[Records from a data collection]

========

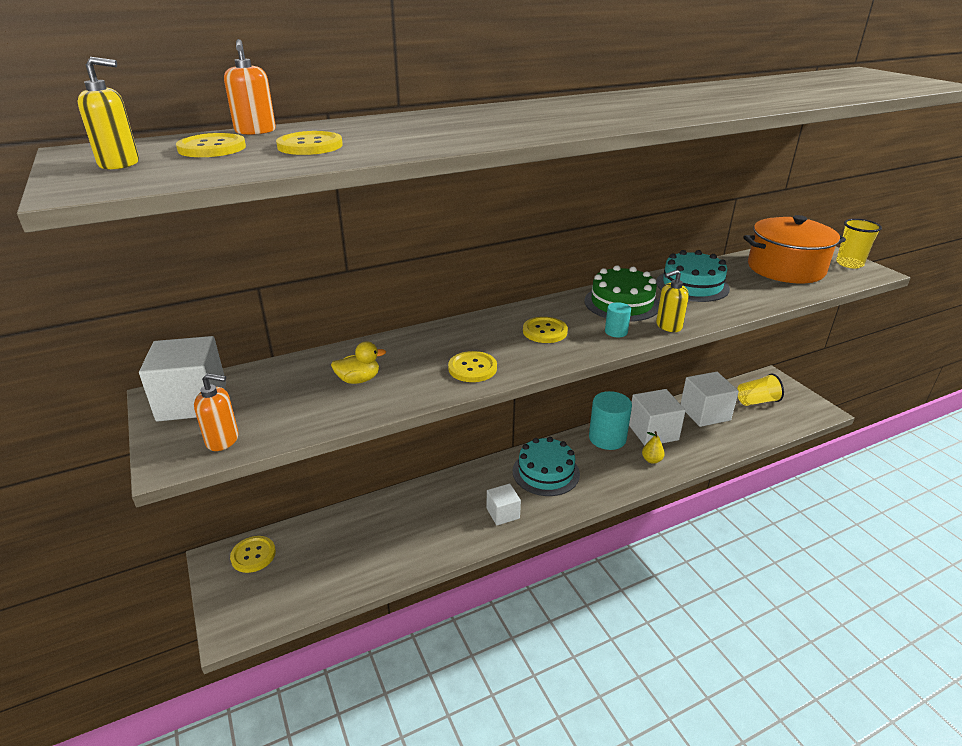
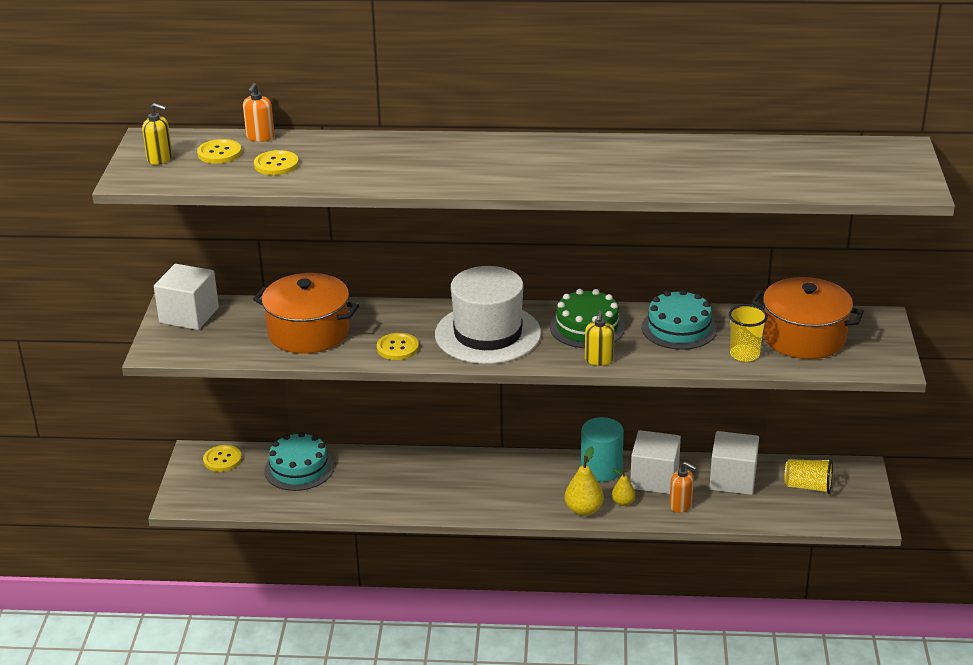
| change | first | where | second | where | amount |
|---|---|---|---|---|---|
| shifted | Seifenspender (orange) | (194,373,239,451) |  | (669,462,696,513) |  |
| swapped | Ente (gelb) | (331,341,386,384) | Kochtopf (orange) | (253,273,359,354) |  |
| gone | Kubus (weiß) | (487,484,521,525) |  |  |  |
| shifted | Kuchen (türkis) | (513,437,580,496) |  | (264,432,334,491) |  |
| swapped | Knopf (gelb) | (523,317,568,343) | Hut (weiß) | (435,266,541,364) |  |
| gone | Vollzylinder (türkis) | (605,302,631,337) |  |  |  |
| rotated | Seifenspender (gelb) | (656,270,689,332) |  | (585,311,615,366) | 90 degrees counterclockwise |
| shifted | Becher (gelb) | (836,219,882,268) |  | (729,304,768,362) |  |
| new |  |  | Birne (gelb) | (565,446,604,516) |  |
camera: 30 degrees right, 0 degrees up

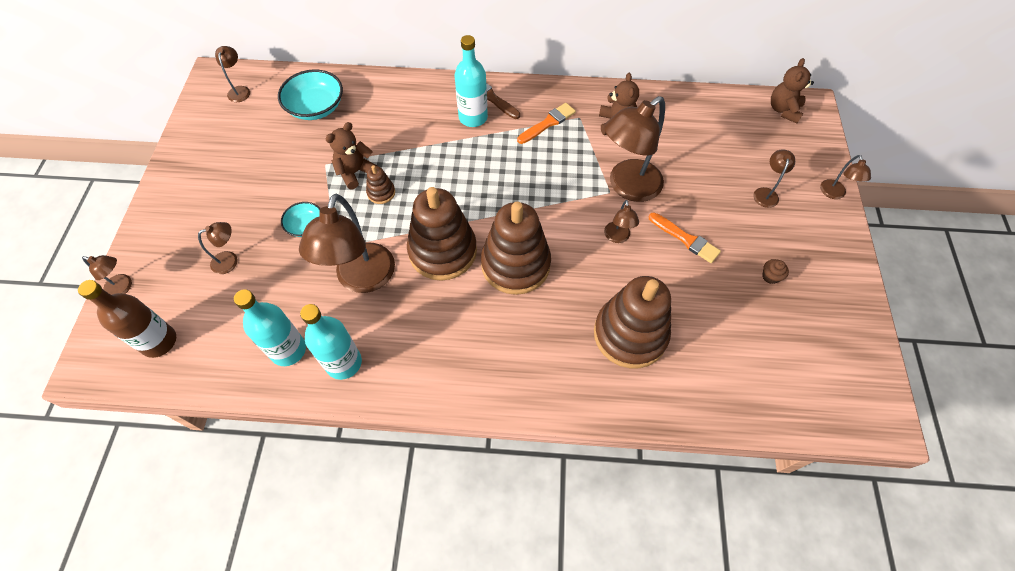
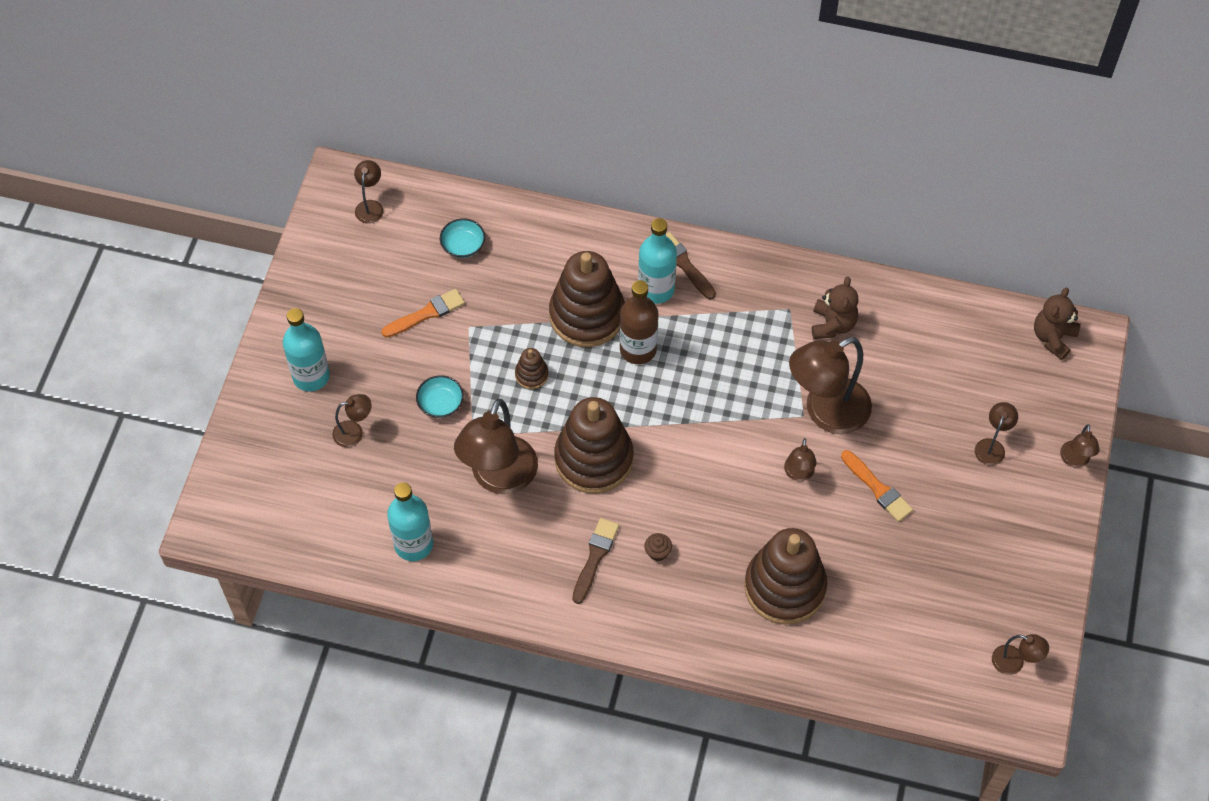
| change | first | where | second | where | amount |
|---|---|---|---|---|---|
| shifted | Flasche (braun) | (78,280,176,358) |  | (619,280,658,364) |  |
| shifted | Lampe (braun) | (82,255,132,295) |  | (992,634,1049,675) |  |
| scaled | Schüssel (türkis) | (278,69,343,120) |  | (440,218,485,258) | x0.58 |
| shifted | Flasche (türkis) | (300,304,362,380) |  | (283,308,330,392) |  |
| gone | Teddybär (braun) | (325,122,377,189) |  |  |  |
| shifted | Stapelspielzeug (braun) | (481,202,551,295) |  | (549,251,625,347) |  |
| shifted | Pinsel (orange) | (517,103,576,144) |  | (382,289,465,338) |  |
| shifted | Muffin (braun) | (762,259,789,284) |  | (644,533,672,561) |  |
| new |  |  | Pinsel (braun) | (572,518,619,604) |  |
camera: 10 degrees right, 0 degrees up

========

* TASK OBJECTIVE *
Go through the entries and copy every line that has "weiß".

* ANSWER TO THE PROBLEM *
| gone | Kubus (weiß) | (487,484,521,525) |  |  |  |
| swapped | Knopf (gelb) | (523,317,568,343) | Hut (weiß) | (435,266,541,364) |  |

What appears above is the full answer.